▶ _MATERIAL FOR THE TASK_:
═══
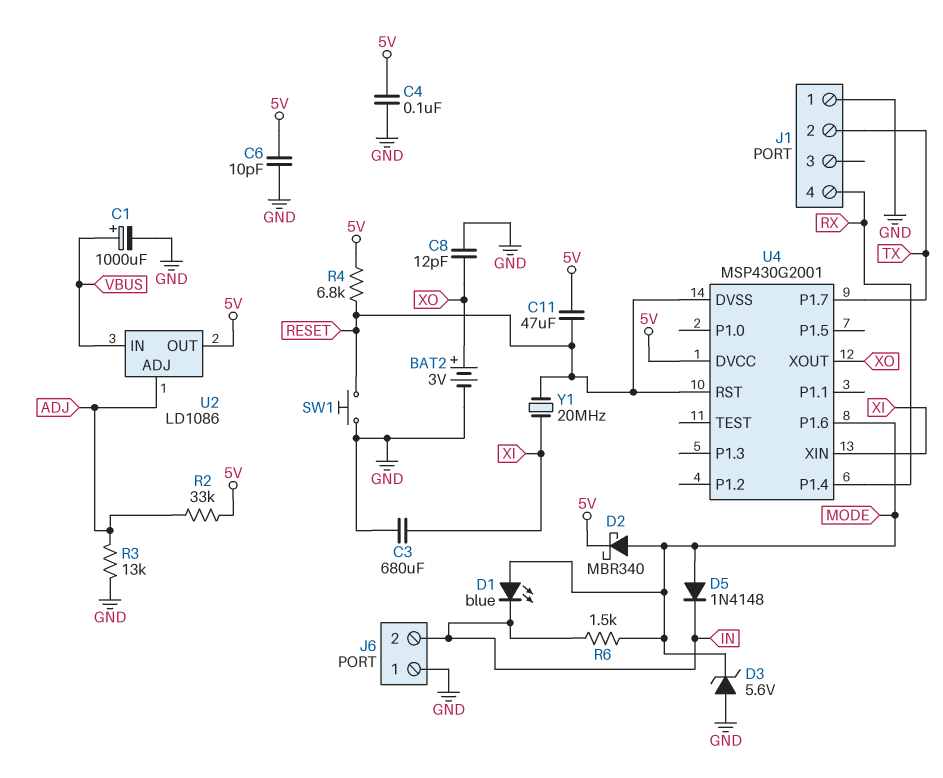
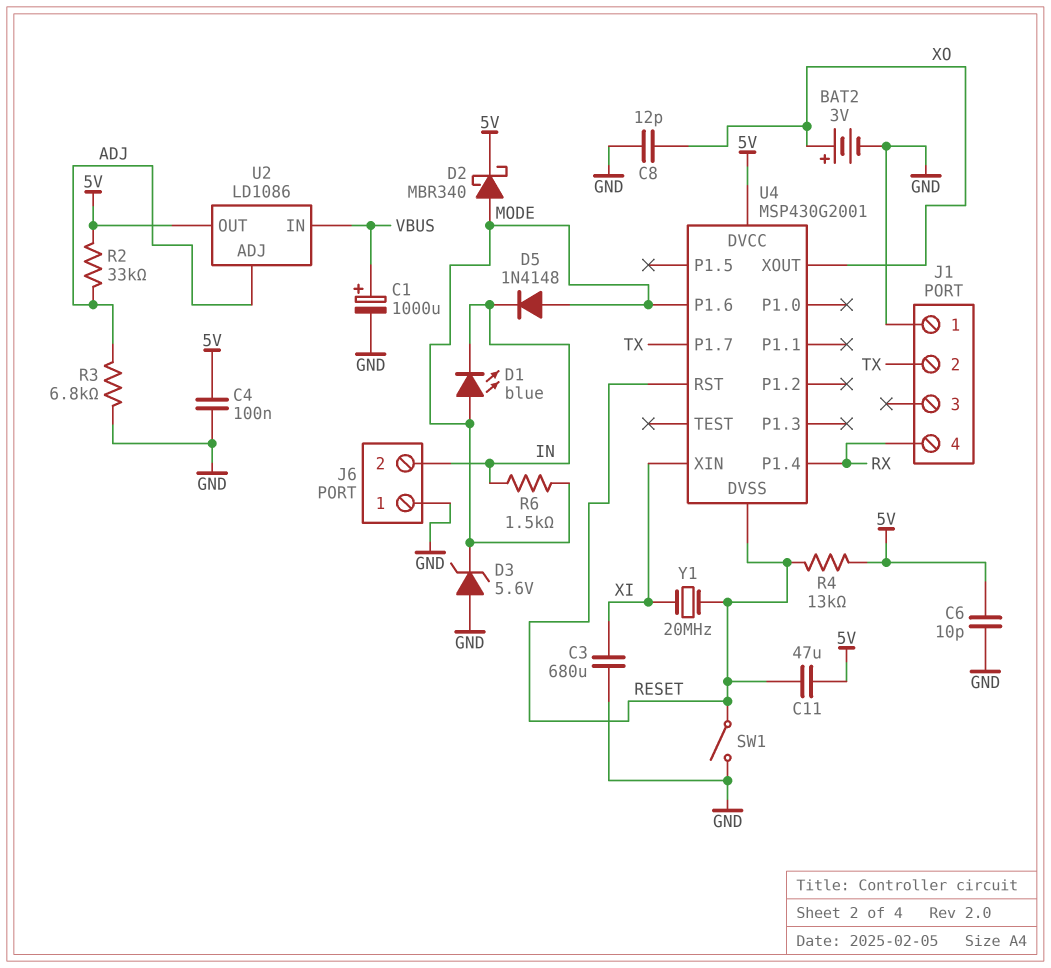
R3: 13k (ADJ, GND) -> 6.8k (ADJ, GND)
R4: 6.8k (5V, RESET) -> 13k (5V, RESET)
SW1: button (GND, RESET) -> switch (GND, RESET)

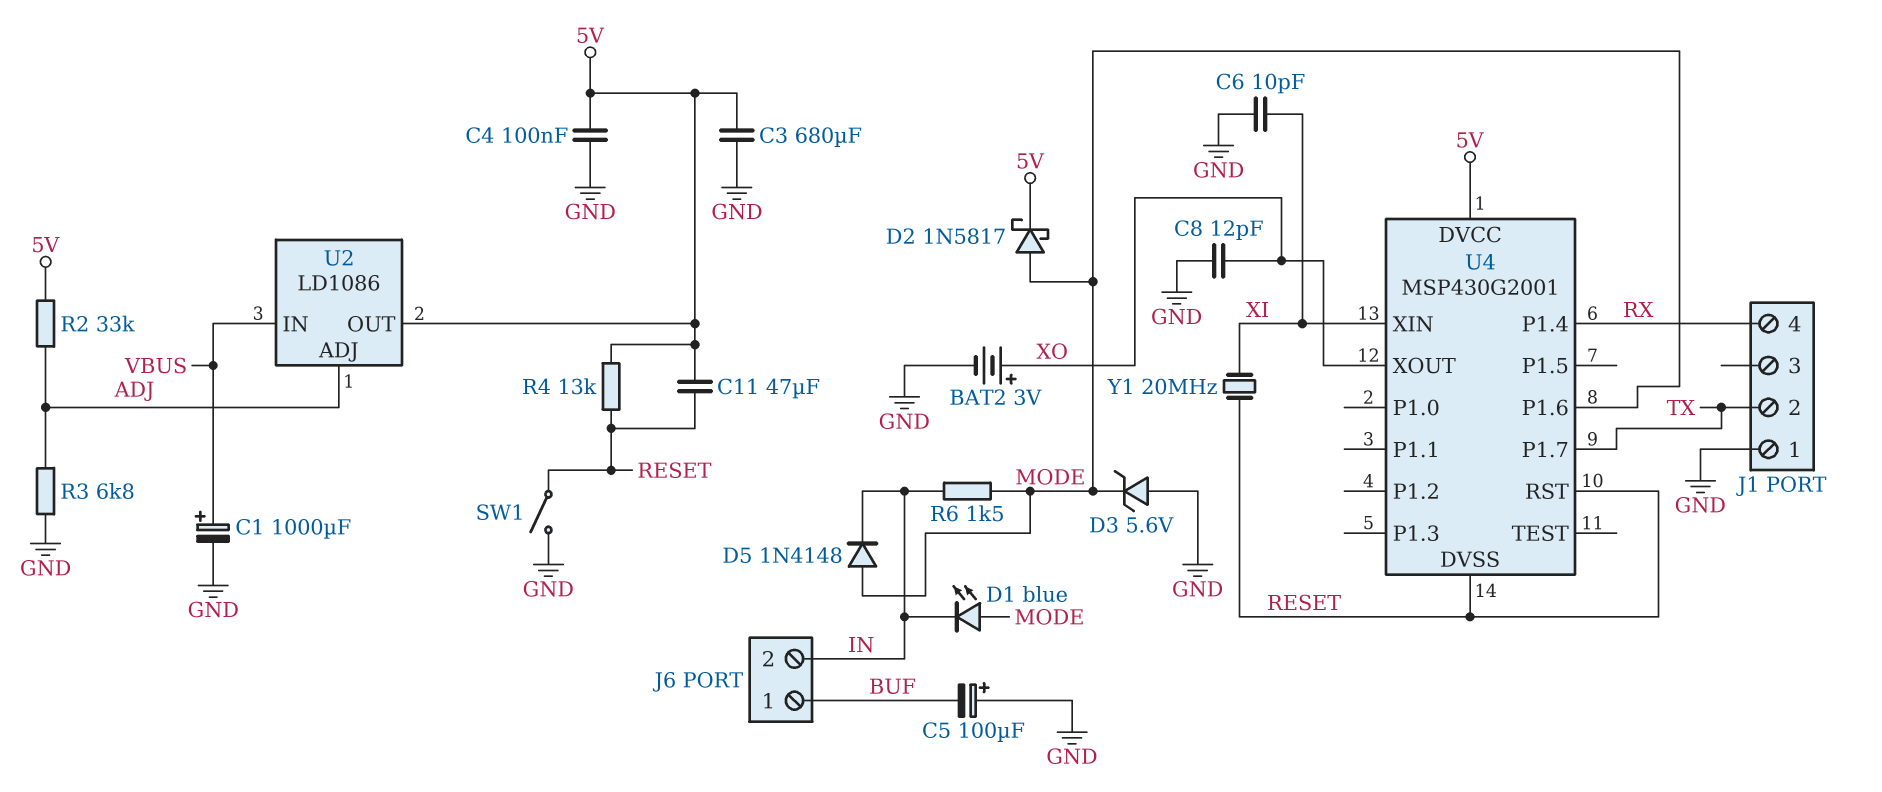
C3: 680uF (GND, XI) -> 680uF (5V, GND)
C5: none -> 100uF (plus GND, minus BUF)
C6: 10pF (5V, GND) -> 10pF (GND, XI)
D2: schottky MBR340 (A MODE, K 5V) -> schottky 1N5817 (A MODE, K 5V)
J6 pin 1: GND -> BUF

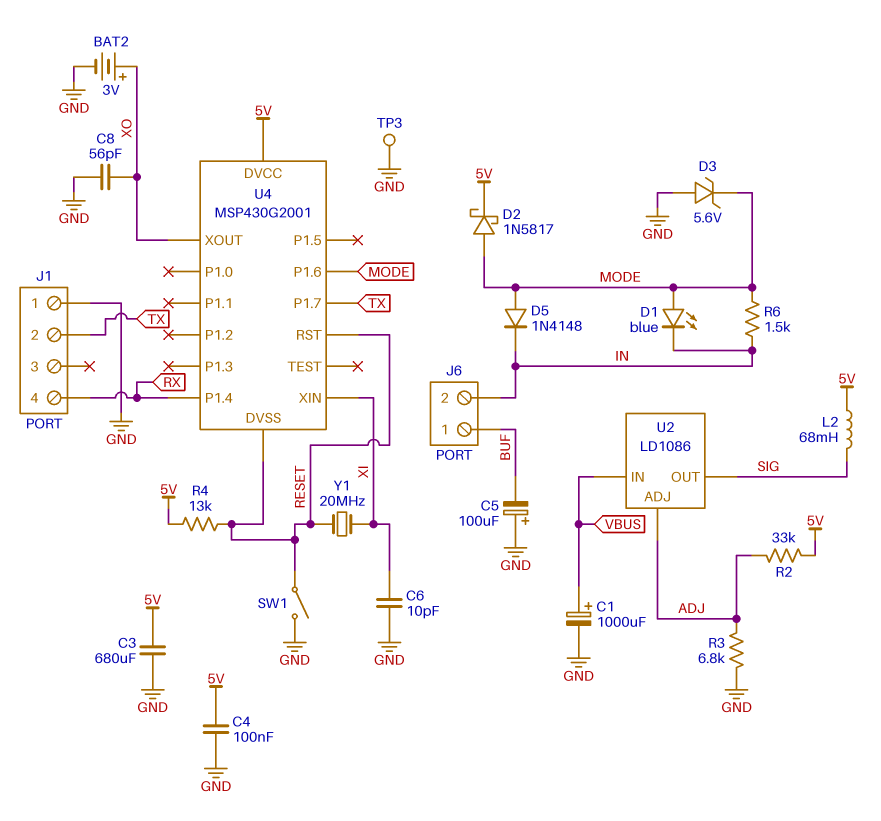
C8: 12pF (GND, XO) -> 56pF (GND, XO)
C11: 47uF (5V, RESET) -> none
L2: none -> 68mH (5V, SIG)
TP3: none -> test point (GND)
U2 pin OUT: 5V -> SIG

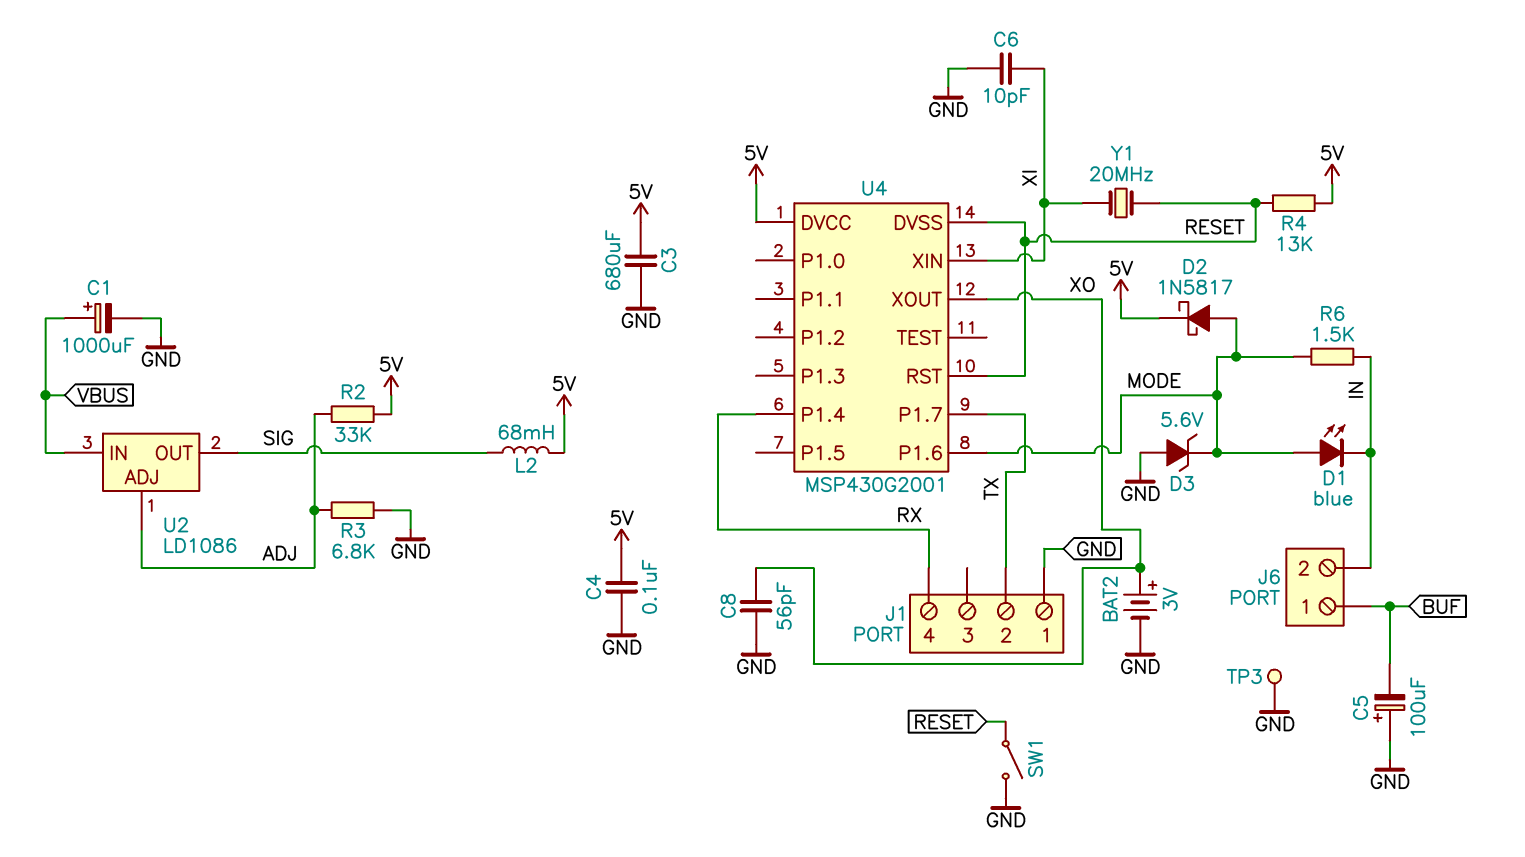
D5: diode 1N4148 (A MODE, K IN) -> none

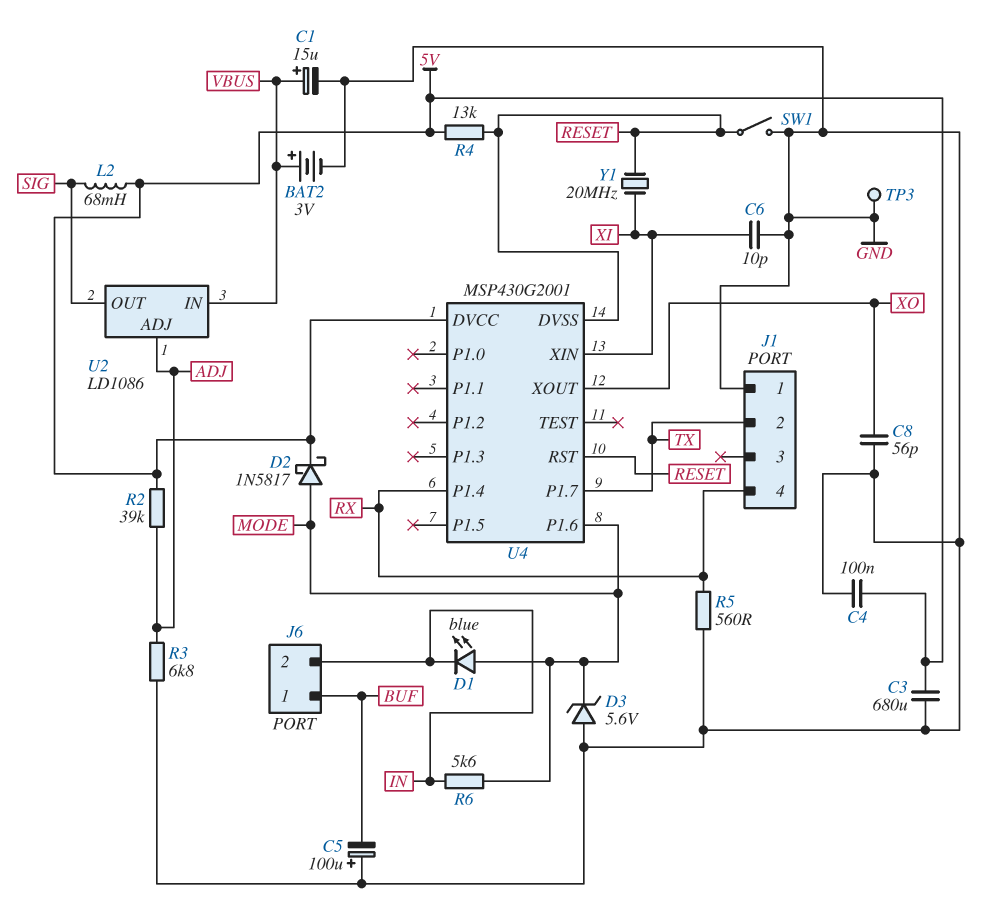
BAT2: 3V (plus XO, minus GND) -> 3V (plus VBUS, minus GND)
C1: 1000uF (plus VBUS, minus GND) -> 15uF (plus VBUS, minus GND)
R2: 33k (5V, ADJ) -> 39k (5V, ADJ)
R5: none -> 560 (GND, RX)
R6: 1.5k (IN, MODE) -> 5.6k (IN, MODE)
═══
▶ _ACTION ITEM_: From the line with "R2: 33k (5V, ADJ) -> 39k (5V, ADJ)" to the end of the listing above, set down every line exactly as it appears, both ends included.

▶ _SOLUTION TO THIS EXERCISE_:
R2: 33k (5V, ADJ) -> 39k (5V, ADJ)
R5: none -> 560 (GND, RX)
R6: 1.5k (IN, MODE) -> 5.6k (IN, MODE)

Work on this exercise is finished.